##### Source material #####
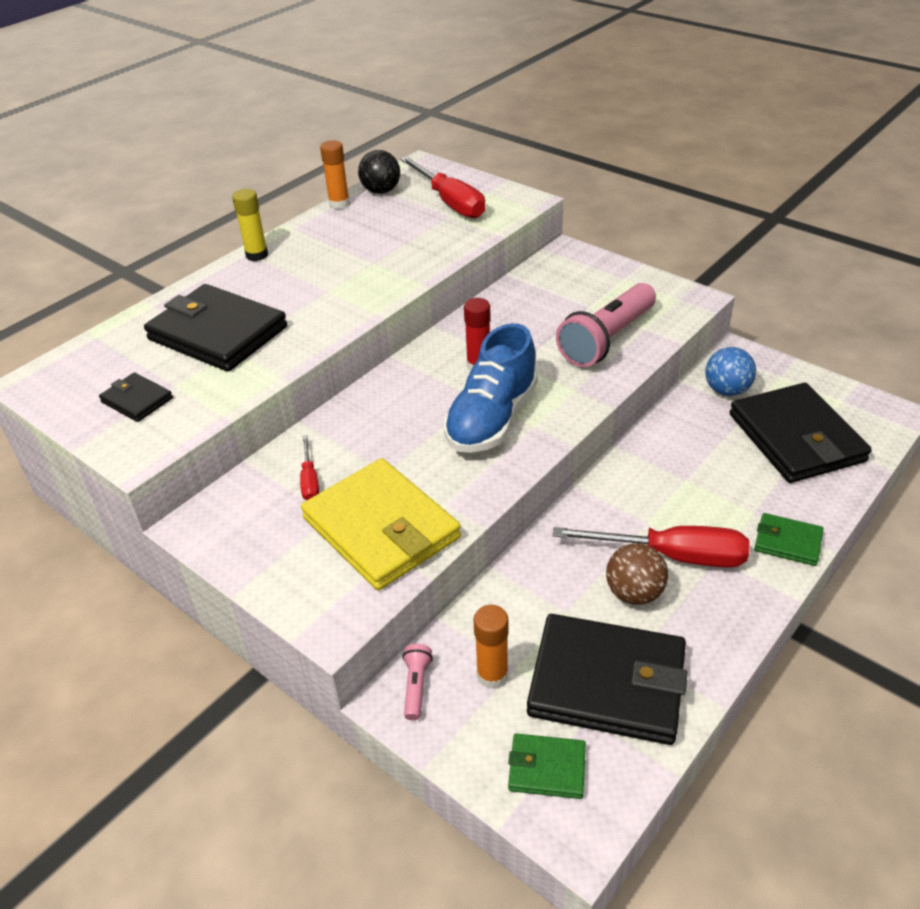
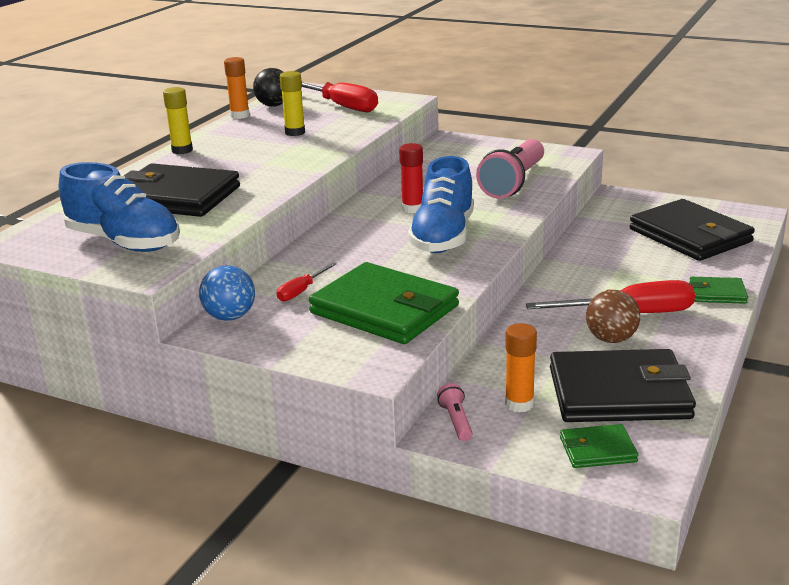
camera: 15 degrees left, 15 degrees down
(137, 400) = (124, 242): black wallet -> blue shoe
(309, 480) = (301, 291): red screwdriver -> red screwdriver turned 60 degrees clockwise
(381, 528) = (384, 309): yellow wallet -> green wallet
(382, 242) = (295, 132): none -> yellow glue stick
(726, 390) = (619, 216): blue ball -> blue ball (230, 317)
#####
#### About this exercise:
A line qualifies when it holds the word "degrees"; report all qualifying lines from the records above.

#### Expected output:
camera: 15 degrees left, 15 degrees down
(309, 480) = (301, 291): red screwdriver -> red screwdriver turned 60 degrees clockwise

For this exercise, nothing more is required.